◆ ABOUT THIS TASK ◆
Using the data below, reproduce exactly the lines from the line with "red brick I2:J2" to the line with "pink brick F2:G3", both included; pictures must be dropped.

◆ SUPPLIED INFORMATION ◆
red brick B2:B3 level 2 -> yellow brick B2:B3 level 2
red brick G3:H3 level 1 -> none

==

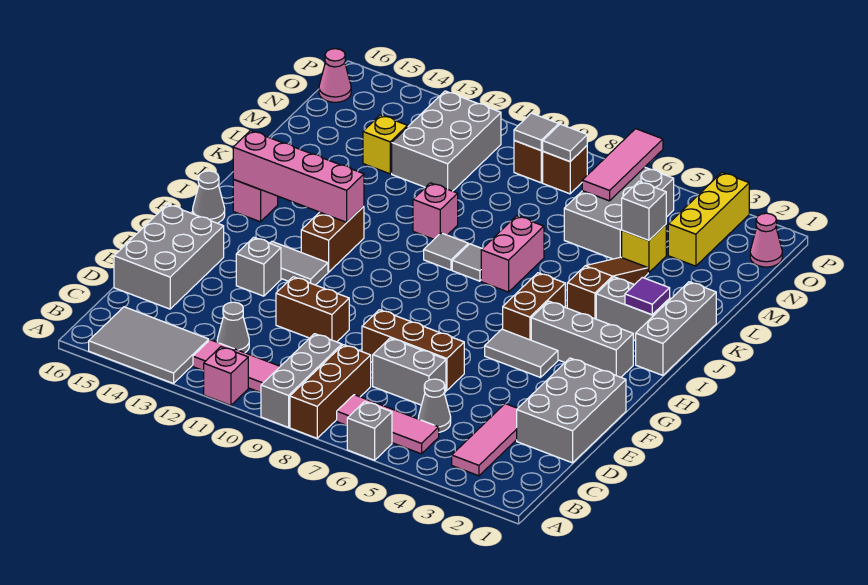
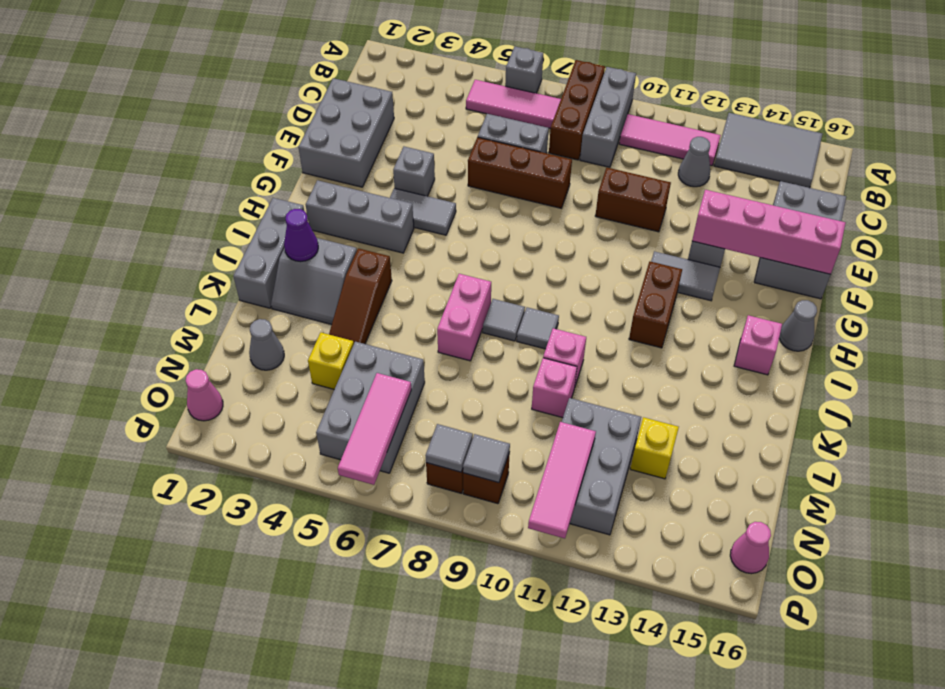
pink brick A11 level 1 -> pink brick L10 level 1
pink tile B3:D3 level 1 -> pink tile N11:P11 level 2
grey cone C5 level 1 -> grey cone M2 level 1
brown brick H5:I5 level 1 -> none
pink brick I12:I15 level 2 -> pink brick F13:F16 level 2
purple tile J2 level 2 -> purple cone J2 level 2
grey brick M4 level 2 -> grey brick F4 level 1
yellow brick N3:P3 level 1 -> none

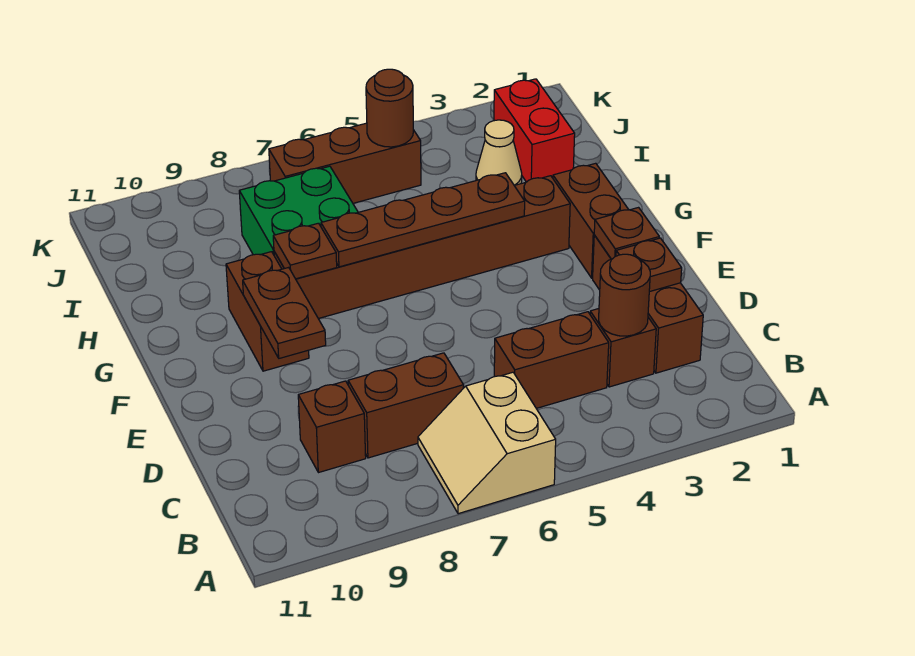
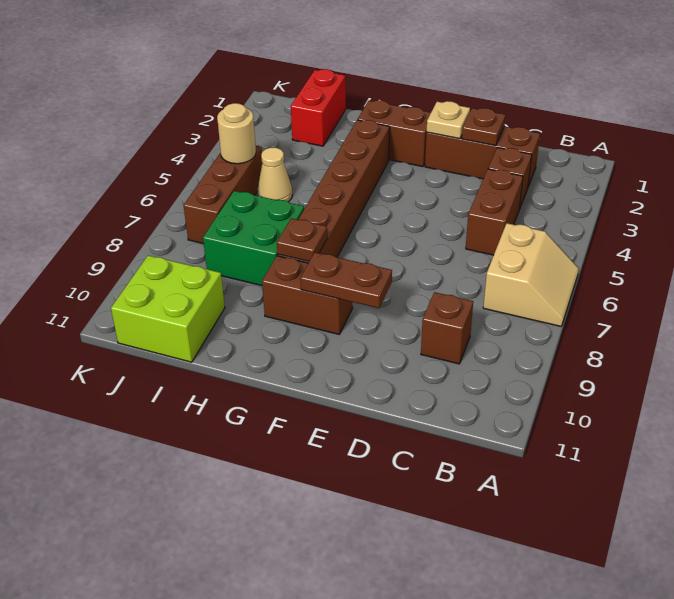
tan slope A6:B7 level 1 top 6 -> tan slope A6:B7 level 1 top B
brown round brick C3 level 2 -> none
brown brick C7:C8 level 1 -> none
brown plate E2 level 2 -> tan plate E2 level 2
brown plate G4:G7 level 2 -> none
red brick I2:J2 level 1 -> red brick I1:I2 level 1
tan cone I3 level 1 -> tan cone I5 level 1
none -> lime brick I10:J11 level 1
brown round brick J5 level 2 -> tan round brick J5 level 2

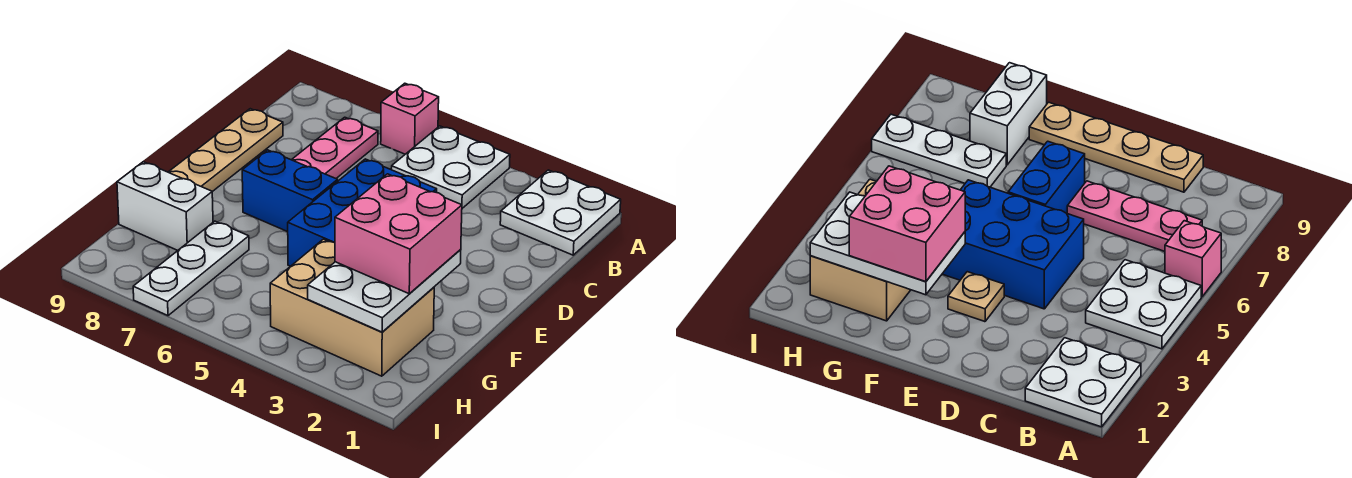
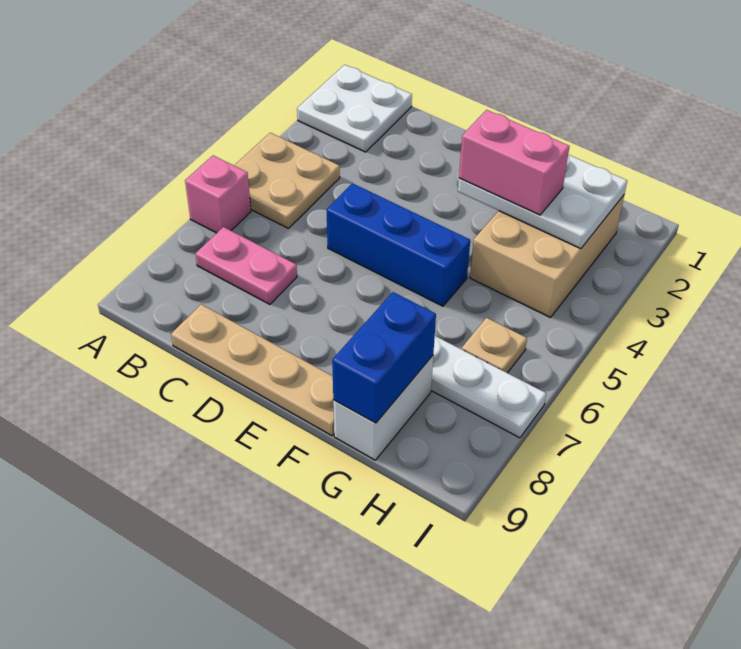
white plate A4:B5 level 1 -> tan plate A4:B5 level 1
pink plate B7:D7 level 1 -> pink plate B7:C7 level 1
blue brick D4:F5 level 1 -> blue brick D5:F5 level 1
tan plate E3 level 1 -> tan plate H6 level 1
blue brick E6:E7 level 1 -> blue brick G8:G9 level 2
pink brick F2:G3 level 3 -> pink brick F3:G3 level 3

◆ TASK RESULT ◆
red brick I2:J2 level 1 -> red brick I1:I2 level 1
tan cone I3 level 1 -> tan cone I5 level 1
none -> lime brick I10:J11 level 1
brown round brick J5 level 2 -> tan round brick J5 level 2

white plate A4:B5 level 1 -> tan plate A4:B5 level 1
pink plate B7:D7 level 1 -> pink plate B7:C7 level 1
blue brick D4:F5 level 1 -> blue brick D5:F5 level 1
tan plate E3 level 1 -> tan plate H6 level 1
blue brick E6:E7 level 1 -> blue brick G8:G9 level 2
pink brick F2:G3 level 3 -> pink brick F3:G3 level 3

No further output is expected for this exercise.